DIRECTIONS:
If a record contains a picture, skip the picture and transcribe the rest exactly.

*** RECORDS PROVIDED ***

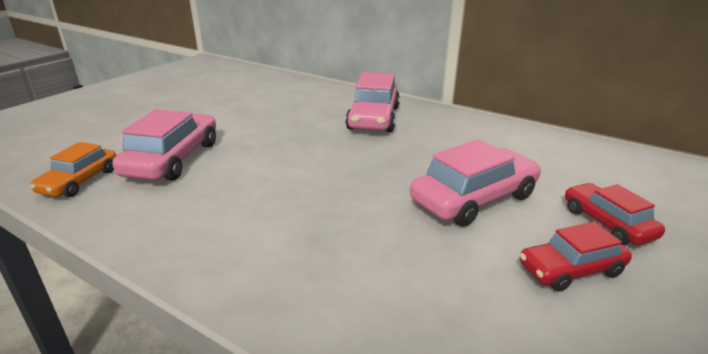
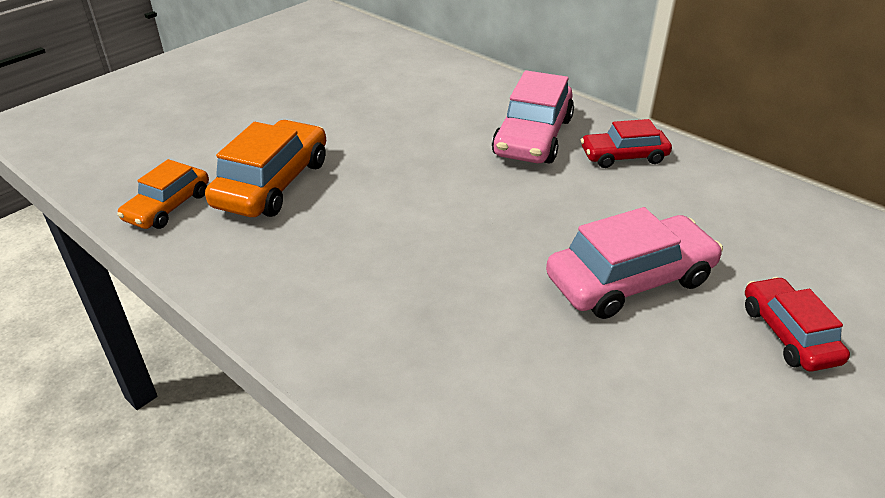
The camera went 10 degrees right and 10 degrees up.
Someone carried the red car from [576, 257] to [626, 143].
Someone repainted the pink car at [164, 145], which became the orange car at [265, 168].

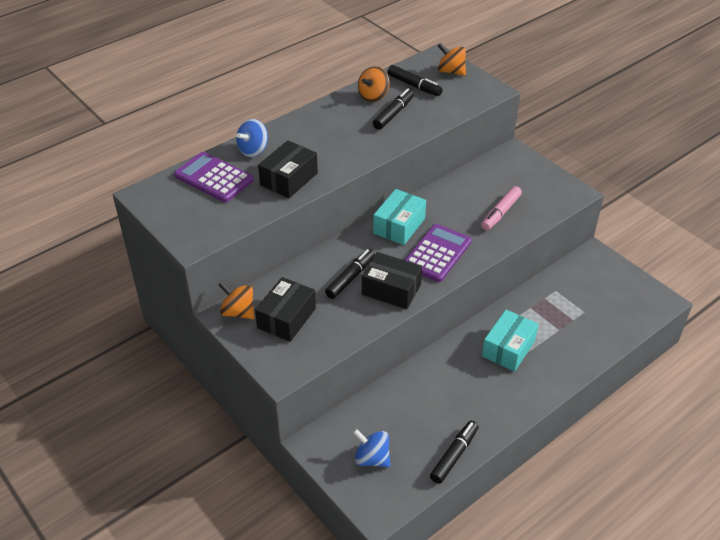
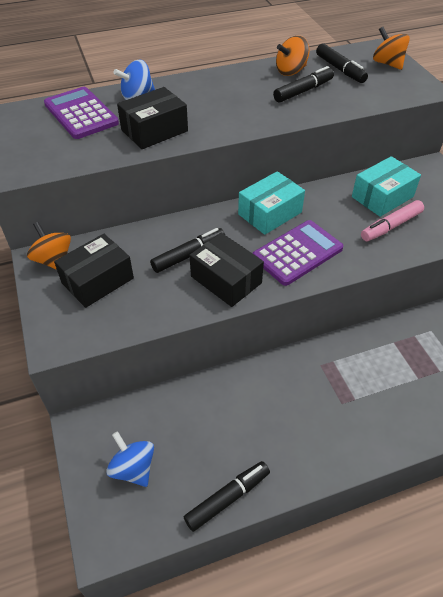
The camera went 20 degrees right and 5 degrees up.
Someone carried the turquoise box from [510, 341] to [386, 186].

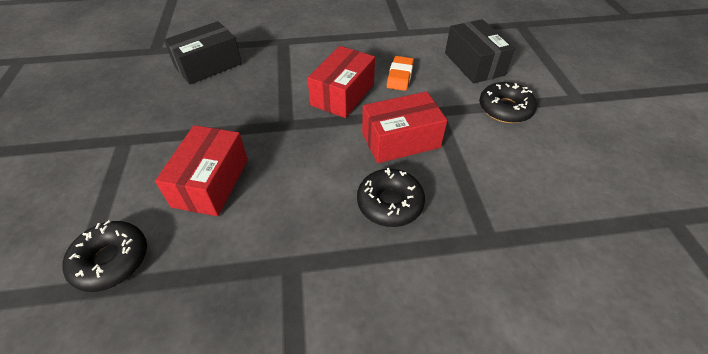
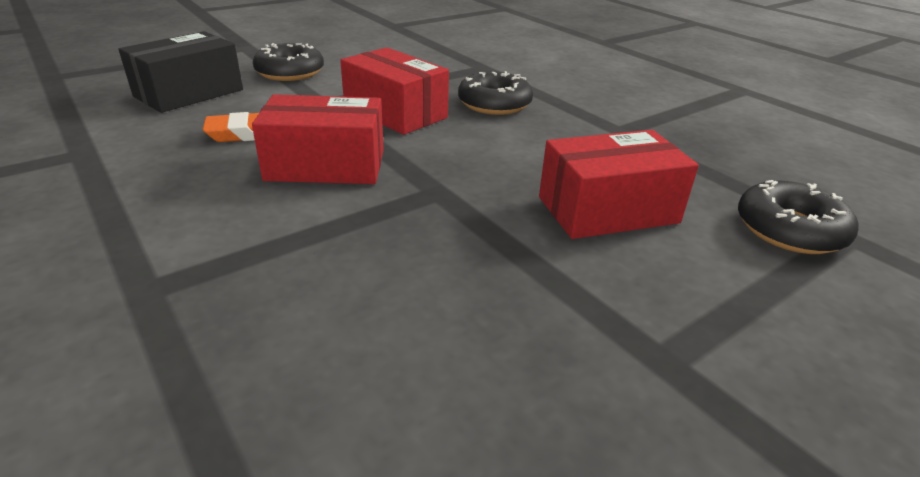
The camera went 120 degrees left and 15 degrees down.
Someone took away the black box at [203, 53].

***

EXERCISE SOLUTION:
The camera went 10 degrees right and 10 degrees up.
Someone carried the red car from [576, 257] to [626, 143].
Someone repainted the pink car at [164, 145], which became the orange car at [265, 168].

The camera went 20 degrees right and 5 degrees up.
Someone carried the turquoise box from [510, 341] to [386, 186].

The camera went 120 degrees left and 15 degrees down.
Someone took away the black box at [203, 53].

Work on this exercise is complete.